▸ TASK TO COMPLETE
Nothing past the line containing "R10: 510 (3V3, N_6) -> 510 (N_6, N_36)" belongs in the output. Copy exactly every line of the data below from the first up to and including it.

Edit tracking data

-=-=-=-=-

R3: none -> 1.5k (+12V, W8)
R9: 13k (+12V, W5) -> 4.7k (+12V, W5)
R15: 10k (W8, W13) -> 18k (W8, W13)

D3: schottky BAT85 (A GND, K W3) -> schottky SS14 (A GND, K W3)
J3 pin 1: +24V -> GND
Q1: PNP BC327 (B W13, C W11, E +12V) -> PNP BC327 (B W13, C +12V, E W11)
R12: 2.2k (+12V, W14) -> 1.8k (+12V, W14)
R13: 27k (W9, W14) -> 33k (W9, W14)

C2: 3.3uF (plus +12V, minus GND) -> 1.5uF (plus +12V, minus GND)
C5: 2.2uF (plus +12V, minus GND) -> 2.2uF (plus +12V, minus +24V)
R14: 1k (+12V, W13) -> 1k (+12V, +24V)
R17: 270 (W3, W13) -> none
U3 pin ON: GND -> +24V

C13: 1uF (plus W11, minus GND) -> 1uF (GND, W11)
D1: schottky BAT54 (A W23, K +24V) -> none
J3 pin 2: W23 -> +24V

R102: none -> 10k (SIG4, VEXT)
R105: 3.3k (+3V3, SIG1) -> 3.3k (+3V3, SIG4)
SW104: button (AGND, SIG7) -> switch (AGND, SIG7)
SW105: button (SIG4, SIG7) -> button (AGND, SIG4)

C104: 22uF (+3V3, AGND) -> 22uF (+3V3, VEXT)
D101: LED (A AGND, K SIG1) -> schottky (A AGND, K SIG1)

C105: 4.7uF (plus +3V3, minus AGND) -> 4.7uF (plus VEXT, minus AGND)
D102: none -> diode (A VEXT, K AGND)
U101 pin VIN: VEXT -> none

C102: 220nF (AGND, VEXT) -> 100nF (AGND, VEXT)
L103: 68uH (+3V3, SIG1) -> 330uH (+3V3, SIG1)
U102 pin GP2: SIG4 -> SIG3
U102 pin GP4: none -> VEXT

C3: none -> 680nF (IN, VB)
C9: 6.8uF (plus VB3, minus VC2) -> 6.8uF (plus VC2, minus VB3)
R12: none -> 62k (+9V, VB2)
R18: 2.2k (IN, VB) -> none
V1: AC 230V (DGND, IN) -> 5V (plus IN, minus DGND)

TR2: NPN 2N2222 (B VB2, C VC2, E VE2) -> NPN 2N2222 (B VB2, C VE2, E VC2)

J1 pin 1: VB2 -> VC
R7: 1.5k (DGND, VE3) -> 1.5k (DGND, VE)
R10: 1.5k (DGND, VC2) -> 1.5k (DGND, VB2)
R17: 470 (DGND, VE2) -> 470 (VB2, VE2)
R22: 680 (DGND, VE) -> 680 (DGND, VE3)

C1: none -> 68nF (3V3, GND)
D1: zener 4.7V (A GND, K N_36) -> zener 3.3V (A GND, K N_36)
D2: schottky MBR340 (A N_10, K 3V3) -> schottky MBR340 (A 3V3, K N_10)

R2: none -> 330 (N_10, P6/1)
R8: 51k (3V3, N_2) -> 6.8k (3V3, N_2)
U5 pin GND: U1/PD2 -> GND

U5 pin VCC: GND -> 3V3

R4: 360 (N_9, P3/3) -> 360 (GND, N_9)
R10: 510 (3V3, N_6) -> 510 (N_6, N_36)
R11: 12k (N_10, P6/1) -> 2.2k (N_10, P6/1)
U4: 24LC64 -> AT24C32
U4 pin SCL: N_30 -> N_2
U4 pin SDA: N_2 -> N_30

-=-=-=-=-

▸ SOLUTION TO THE PROBLEM
R3: none -> 1.5k (+12V, W8)
R9: 13k (+12V, W5) -> 4.7k (+12V, W5)
R15: 10k (W8, W13) -> 18k (W8, W13)

D3: schottky BAT85 (A GND, K W3) -> schottky SS14 (A GND, K W3)
J3 pin 1: +24V -> GND
Q1: PNP BC327 (B W13, C W11, E +12V) -> PNP BC327 (B W13, C +12V, E W11)
R12: 2.2k (+12V, W14) -> 1.8k (+12V, W14)
R13: 27k (W9, W14) -> 33k (W9, W14)

C2: 3.3uF (plus +12V, minus GND) -> 1.5uF (plus +12V, minus GND)
C5: 2.2uF (plus +12V, minus GND) -> 2.2uF (plus +12V, minus +24V)
R14: 1k (+12V, W13) -> 1k (+12V, +24V)
R17: 270 (W3, W13) -> none
U3 pin ON: GND -> +24V

C13: 1uF (plus W11, minus GND) -> 1uF (GND, W11)
D1: schottky BAT54 (A W23, K +24V) -> none
J3 pin 2: W23 -> +24V

R102: none -> 10k (SIG4, VEXT)
R105: 3.3k (+3V3, SIG1) -> 3.3k (+3V3, SIG4)
SW104: button (AGND, SIG7) -> switch (AGND, SIG7)
SW105: button (SIG4, SIG7) -> button (AGND, SIG4)

C104: 22uF (+3V3, AGND) -> 22uF (+3V3, VEXT)
D101: LED (A AGND, K SIG1) -> schottky (A AGND, K SIG1)

C105: 4.7uF (plus +3V3, minus AGND) -> 4.7uF (plus VEXT, minus AGND)
D102: none -> diode (A VEXT, K AGND)
U101 pin VIN: VEXT -> none

C102: 220nF (AGND, VEXT) -> 100nF (AGND, VEXT)
L103: 68uH (+3V3, SIG1) -> 330uH (+3V3, SIG1)
U102 pin GP2: SIG4 -> SIG3
U102 pin GP4: none -> VEXT

C3: none -> 680nF (IN, VB)
C9: 6.8uF (plus VB3, minus VC2) -> 6.8uF (plus VC2, minus VB3)
R12: none -> 62k (+9V, VB2)
R18: 2.2k (IN, VB) -> none
V1: AC 230V (DGND, IN) -> 5V (plus IN, minus DGND)

TR2: NPN 2N2222 (B VB2, C VC2, E VE2) -> NPN 2N2222 (B VB2, C VE2, E VC2)

J1 pin 1: VB2 -> VC
R7: 1.5k (DGND, VE3) -> 1.5k (DGND, VE)
R10: 1.5k (DGND, VC2) -> 1.5k (DGND, VB2)
R17: 470 (DGND, VE2) -> 470 (VB2, VE2)
R22: 680 (DGND, VE) -> 680 (DGND, VE3)

C1: none -> 68nF (3V3, GND)
D1: zener 4.7V (A GND, K N_36) -> zener 3.3V (A GND, K N_36)
D2: schottky MBR340 (A N_10, K 3V3) -> schottky MBR340 (A 3V3, K N_10)

R2: none -> 330 (N_10, P6/1)
R8: 51k (3V3, N_2) -> 6.8k (3V3, N_2)
U5 pin GND: U1/PD2 -> GND

U5 pin VCC: GND -> 3V3

R4: 360 (N_9, P3/3) -> 360 (GND, N_9)
R10: 510 (3V3, N_6) -> 510 (N_6, N_36)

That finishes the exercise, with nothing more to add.